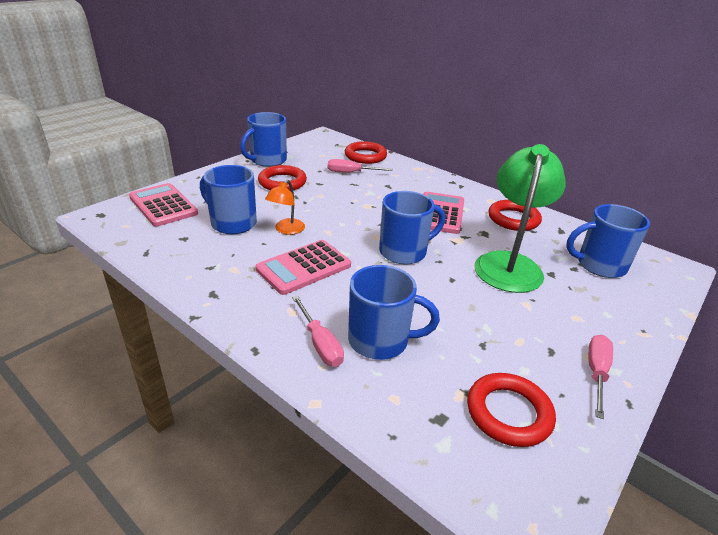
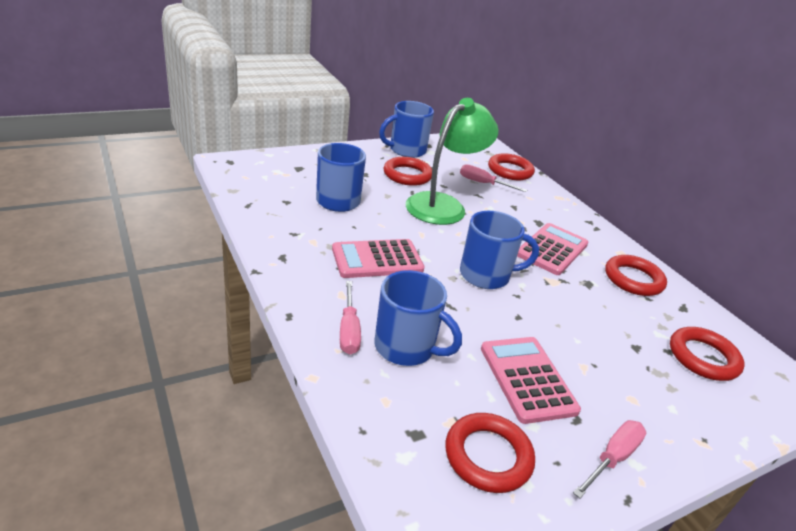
camera: 20 degrees right, 0 degrees up
pink calculator [129,183,198,227] -> pink calculator moved to [481,337,581,424]
orange lamp [265,180,305,235] -> none
green lamp [475,144,566,293] -> green lamp moved to [406,98,498,225]
blue mug [566,204,650,278] -> red ring [670,327,744,381]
---+---
Work task:
Since the copy must exclude the pictures, transcribe only the text of the records, word for word.

Result of this task:
camera: 20 degrees right, 0 degrees up
pink calculator [129,183,198,227] -> pink calculator moved to [481,337,581,424]
orange lamp [265,180,305,235] -> none
green lamp [475,144,566,293] -> green lamp moved to [406,98,498,225]
blue mug [566,204,650,278] -> red ring [670,327,744,381]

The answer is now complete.